== Provided records
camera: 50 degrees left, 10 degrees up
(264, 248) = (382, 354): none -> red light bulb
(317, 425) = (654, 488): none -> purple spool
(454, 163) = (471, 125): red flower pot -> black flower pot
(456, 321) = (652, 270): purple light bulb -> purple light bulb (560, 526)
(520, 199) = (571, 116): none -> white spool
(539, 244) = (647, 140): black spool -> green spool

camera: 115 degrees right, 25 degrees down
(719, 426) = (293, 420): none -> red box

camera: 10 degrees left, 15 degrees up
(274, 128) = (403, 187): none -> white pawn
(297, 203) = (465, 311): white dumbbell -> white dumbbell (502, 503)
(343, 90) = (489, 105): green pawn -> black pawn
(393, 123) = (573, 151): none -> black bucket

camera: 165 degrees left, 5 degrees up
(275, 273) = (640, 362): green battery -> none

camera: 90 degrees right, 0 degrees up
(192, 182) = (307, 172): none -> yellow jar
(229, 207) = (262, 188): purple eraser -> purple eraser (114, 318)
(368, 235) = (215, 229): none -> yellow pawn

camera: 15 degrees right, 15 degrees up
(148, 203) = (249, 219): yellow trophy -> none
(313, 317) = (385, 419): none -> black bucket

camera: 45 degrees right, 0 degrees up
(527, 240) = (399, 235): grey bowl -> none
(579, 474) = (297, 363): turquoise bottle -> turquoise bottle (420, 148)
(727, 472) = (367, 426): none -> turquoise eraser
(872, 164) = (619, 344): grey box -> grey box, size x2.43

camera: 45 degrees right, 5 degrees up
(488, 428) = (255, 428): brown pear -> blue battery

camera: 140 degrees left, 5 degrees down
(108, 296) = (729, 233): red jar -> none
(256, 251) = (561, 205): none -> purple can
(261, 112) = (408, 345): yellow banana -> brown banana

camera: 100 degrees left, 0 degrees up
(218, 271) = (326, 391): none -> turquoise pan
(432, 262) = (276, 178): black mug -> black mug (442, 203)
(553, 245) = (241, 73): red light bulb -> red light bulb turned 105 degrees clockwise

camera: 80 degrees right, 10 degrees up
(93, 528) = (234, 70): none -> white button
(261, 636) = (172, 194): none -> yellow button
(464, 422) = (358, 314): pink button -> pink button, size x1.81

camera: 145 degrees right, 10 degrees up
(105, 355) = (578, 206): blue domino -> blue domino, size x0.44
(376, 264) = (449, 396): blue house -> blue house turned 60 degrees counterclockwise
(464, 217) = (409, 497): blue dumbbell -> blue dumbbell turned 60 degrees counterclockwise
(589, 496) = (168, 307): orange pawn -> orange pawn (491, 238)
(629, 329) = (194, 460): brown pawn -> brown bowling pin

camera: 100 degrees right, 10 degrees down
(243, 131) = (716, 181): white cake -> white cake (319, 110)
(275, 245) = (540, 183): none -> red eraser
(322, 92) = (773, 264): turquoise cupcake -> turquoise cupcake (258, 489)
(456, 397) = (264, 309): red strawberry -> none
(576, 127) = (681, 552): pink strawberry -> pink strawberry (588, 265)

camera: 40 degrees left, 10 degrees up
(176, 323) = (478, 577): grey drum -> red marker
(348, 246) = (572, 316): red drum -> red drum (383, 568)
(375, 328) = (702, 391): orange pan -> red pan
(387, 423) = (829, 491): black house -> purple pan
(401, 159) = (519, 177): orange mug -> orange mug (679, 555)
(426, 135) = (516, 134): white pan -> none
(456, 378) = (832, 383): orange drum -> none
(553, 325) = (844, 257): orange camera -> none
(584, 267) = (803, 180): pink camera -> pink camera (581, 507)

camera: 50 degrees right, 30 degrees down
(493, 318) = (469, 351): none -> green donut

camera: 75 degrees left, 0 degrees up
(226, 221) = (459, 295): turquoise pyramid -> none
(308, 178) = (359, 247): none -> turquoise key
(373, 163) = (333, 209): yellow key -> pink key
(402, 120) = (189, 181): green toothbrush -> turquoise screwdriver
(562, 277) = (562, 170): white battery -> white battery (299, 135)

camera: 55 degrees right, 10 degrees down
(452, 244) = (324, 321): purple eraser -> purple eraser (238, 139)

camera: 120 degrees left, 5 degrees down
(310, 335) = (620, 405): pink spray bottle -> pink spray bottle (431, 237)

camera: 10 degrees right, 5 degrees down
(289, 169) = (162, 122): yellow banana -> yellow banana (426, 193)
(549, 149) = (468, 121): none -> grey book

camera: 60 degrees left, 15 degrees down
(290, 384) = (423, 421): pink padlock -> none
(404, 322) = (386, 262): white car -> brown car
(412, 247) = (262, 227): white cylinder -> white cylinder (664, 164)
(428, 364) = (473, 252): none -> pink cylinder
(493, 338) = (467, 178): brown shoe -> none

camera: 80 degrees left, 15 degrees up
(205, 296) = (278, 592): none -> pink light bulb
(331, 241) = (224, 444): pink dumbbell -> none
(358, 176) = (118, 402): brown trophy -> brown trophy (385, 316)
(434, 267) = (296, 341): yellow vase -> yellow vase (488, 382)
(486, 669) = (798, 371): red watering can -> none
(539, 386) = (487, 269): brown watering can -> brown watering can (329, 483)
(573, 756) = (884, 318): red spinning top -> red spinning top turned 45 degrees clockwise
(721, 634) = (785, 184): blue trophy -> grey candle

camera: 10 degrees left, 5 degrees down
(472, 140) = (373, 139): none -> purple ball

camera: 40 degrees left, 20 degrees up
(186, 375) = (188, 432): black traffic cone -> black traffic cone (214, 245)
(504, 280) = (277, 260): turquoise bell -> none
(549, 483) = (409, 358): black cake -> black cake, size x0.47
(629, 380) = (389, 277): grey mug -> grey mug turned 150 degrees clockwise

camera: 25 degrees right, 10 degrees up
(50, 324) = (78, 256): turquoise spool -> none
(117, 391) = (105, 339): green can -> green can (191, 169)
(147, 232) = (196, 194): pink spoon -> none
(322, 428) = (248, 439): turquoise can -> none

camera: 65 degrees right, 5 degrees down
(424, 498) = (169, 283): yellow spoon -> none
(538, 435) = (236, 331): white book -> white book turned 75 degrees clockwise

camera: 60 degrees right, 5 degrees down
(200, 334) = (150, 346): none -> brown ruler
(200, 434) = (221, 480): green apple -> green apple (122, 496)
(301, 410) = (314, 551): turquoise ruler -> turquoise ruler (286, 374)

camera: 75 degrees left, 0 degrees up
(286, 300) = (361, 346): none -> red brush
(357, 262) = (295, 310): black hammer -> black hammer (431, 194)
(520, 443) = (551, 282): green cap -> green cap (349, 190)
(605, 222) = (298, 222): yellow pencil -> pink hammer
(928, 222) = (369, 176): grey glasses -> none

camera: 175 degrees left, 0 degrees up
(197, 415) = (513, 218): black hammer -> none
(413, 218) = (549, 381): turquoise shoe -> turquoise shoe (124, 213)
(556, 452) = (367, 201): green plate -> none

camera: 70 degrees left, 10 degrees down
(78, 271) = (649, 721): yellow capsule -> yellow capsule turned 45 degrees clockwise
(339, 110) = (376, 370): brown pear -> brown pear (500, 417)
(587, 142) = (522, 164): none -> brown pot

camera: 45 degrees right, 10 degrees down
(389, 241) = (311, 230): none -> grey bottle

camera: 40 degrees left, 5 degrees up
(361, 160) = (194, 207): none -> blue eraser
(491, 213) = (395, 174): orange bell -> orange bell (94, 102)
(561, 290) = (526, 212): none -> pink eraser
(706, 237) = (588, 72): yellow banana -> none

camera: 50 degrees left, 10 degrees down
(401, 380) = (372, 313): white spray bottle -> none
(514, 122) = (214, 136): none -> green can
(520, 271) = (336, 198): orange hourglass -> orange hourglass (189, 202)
====
* Work request: Make an exact copy of every record listed above.

* Expected answer:
camera: 50 degrees left, 10 degrees up
(264, 248) = (382, 354): none -> red light bulb
(317, 425) = (654, 488): none -> purple spool
(454, 163) = (471, 125): red flower pot -> black flower pot
(456, 321) = (652, 270): purple light bulb -> purple light bulb (560, 526)
(520, 199) = (571, 116): none -> white spool
(539, 244) = (647, 140): black spool -> green spool

camera: 115 degrees right, 25 degrees down
(719, 426) = (293, 420): none -> red box

camera: 10 degrees left, 15 degrees up
(274, 128) = (403, 187): none -> white pawn
(297, 203) = (465, 311): white dumbbell -> white dumbbell (502, 503)
(343, 90) = (489, 105): green pawn -> black pawn
(393, 123) = (573, 151): none -> black bucket

camera: 165 degrees left, 5 degrees up
(275, 273) = (640, 362): green battery -> none

camera: 90 degrees right, 0 degrees up
(192, 182) = (307, 172): none -> yellow jar
(229, 207) = (262, 188): purple eraser -> purple eraser (114, 318)
(368, 235) = (215, 229): none -> yellow pawn

camera: 15 degrees right, 15 degrees up
(148, 203) = (249, 219): yellow trophy -> none
(313, 317) = (385, 419): none -> black bucket

camera: 45 degrees right, 0 degrees up
(527, 240) = (399, 235): grey bowl -> none
(579, 474) = (297, 363): turquoise bottle -> turquoise bottle (420, 148)
(727, 472) = (367, 426): none -> turquoise eraser
(872, 164) = (619, 344): grey box -> grey box, size x2.43

camera: 45 degrees right, 5 degrees up
(488, 428) = (255, 428): brown pear -> blue battery

camera: 140 degrees left, 5 degrees down
(108, 296) = (729, 233): red jar -> none
(256, 251) = (561, 205): none -> purple can
(261, 112) = (408, 345): yellow banana -> brown banana

camera: 100 degrees left, 0 degrees up
(218, 271) = (326, 391): none -> turquoise pan
(432, 262) = (276, 178): black mug -> black mug (442, 203)
(553, 245) = (241, 73): red light bulb -> red light bulb turned 105 degrees clockwise

camera: 80 degrees right, 10 degrees up
(93, 528) = (234, 70): none -> white button
(261, 636) = (172, 194): none -> yellow button
(464, 422) = (358, 314): pink button -> pink button, size x1.81

camera: 145 degrees right, 10 degrees up
(105, 355) = (578, 206): blue domino -> blue domino, size x0.44
(376, 264) = (449, 396): blue house -> blue house turned 60 degrees counterclockwise
(464, 217) = (409, 497): blue dumbbell -> blue dumbbell turned 60 degrees counterclockwise
(589, 496) = (168, 307): orange pawn -> orange pawn (491, 238)
(629, 329) = (194, 460): brown pawn -> brown bowling pin

camera: 100 degrees right, 10 degrees down
(243, 131) = (716, 181): white cake -> white cake (319, 110)
(275, 245) = (540, 183): none -> red eraser
(322, 92) = (773, 264): turquoise cupcake -> turquoise cupcake (258, 489)
(456, 397) = (264, 309): red strawberry -> none
(576, 127) = (681, 552): pink strawberry -> pink strawberry (588, 265)

camera: 40 degrees left, 10 degrees up
(176, 323) = (478, 577): grey drum -> red marker
(348, 246) = (572, 316): red drum -> red drum (383, 568)
(375, 328) = (702, 391): orange pan -> red pan
(387, 423) = (829, 491): black house -> purple pan
(401, 159) = (519, 177): orange mug -> orange mug (679, 555)
(426, 135) = (516, 134): white pan -> none
(456, 378) = (832, 383): orange drum -> none
(553, 325) = (844, 257): orange camera -> none
(584, 267) = (803, 180): pink camera -> pink camera (581, 507)

camera: 50 degrees right, 30 degrees down
(493, 318) = (469, 351): none -> green donut

camera: 75 degrees left, 0 degrees up
(226, 221) = (459, 295): turquoise pyramid -> none
(308, 178) = (359, 247): none -> turquoise key
(373, 163) = (333, 209): yellow key -> pink key
(402, 120) = (189, 181): green toothbrush -> turquoise screwdriver
(562, 277) = (562, 170): white battery -> white battery (299, 135)

camera: 55 degrees right, 10 degrees down
(452, 244) = (324, 321): purple eraser -> purple eraser (238, 139)

camera: 120 degrees left, 5 degrees down
(310, 335) = (620, 405): pink spray bottle -> pink spray bottle (431, 237)

camera: 10 degrees right, 5 degrees down
(289, 169) = (162, 122): yellow banana -> yellow banana (426, 193)
(549, 149) = (468, 121): none -> grey book

camera: 60 degrees left, 15 degrees down
(290, 384) = (423, 421): pink padlock -> none
(404, 322) = (386, 262): white car -> brown car
(412, 247) = (262, 227): white cylinder -> white cylinder (664, 164)
(428, 364) = (473, 252): none -> pink cylinder
(493, 338) = (467, 178): brown shoe -> none

camera: 80 degrees left, 15 degrees up
(205, 296) = (278, 592): none -> pink light bulb
(331, 241) = (224, 444): pink dumbbell -> none
(358, 176) = (118, 402): brown trophy -> brown trophy (385, 316)
(434, 267) = (296, 341): yellow vase -> yellow vase (488, 382)
(486, 669) = (798, 371): red watering can -> none
(539, 386) = (487, 269): brown watering can -> brown watering can (329, 483)
(573, 756) = (884, 318): red spinning top -> red spinning top turned 45 degrees clockwise
(721, 634) = (785, 184): blue trophy -> grey candle

camera: 10 degrees left, 5 degrees down
(472, 140) = (373, 139): none -> purple ball

camera: 40 degrees left, 20 degrees up
(186, 375) = (188, 432): black traffic cone -> black traffic cone (214, 245)
(504, 280) = (277, 260): turquoise bell -> none
(549, 483) = (409, 358): black cake -> black cake, size x0.47
(629, 380) = (389, 277): grey mug -> grey mug turned 150 degrees clockwise

camera: 25 degrees right, 10 degrees up
(50, 324) = (78, 256): turquoise spool -> none
(117, 391) = (105, 339): green can -> green can (191, 169)
(147, 232) = (196, 194): pink spoon -> none
(322, 428) = (248, 439): turquoise can -> none

camera: 65 degrees right, 5 degrees down
(424, 498) = (169, 283): yellow spoon -> none
(538, 435) = (236, 331): white book -> white book turned 75 degrees clockwise

camera: 60 degrees right, 5 degrees down
(200, 334) = (150, 346): none -> brown ruler
(200, 434) = (221, 480): green apple -> green apple (122, 496)
(301, 410) = (314, 551): turquoise ruler -> turquoise ruler (286, 374)

camera: 75 degrees left, 0 degrees up
(286, 300) = (361, 346): none -> red brush
(357, 262) = (295, 310): black hammer -> black hammer (431, 194)
(520, 443) = (551, 282): green cap -> green cap (349, 190)
(605, 222) = (298, 222): yellow pencil -> pink hammer
(928, 222) = (369, 176): grey glasses -> none

camera: 175 degrees left, 0 degrees up
(197, 415) = (513, 218): black hammer -> none
(413, 218) = (549, 381): turquoise shoe -> turquoise shoe (124, 213)
(556, 452) = (367, 201): green plate -> none

camera: 70 degrees left, 10 degrees down
(78, 271) = (649, 721): yellow capsule -> yellow capsule turned 45 degrees clockwise
(339, 110) = (376, 370): brown pear -> brown pear (500, 417)
(587, 142) = (522, 164): none -> brown pot

camera: 45 degrees right, 10 degrees down
(389, 241) = (311, 230): none -> grey bottle

camera: 40 degrees left, 5 degrees up
(361, 160) = (194, 207): none -> blue eraser
(491, 213) = (395, 174): orange bell -> orange bell (94, 102)
(561, 290) = (526, 212): none -> pink eraser
(706, 237) = (588, 72): yellow banana -> none

camera: 50 degrees left, 10 degrees down
(401, 380) = (372, 313): white spray bottle -> none
(514, 122) = (214, 136): none -> green can
(520, 271) = (336, 198): orange hourglass -> orange hourglass (189, 202)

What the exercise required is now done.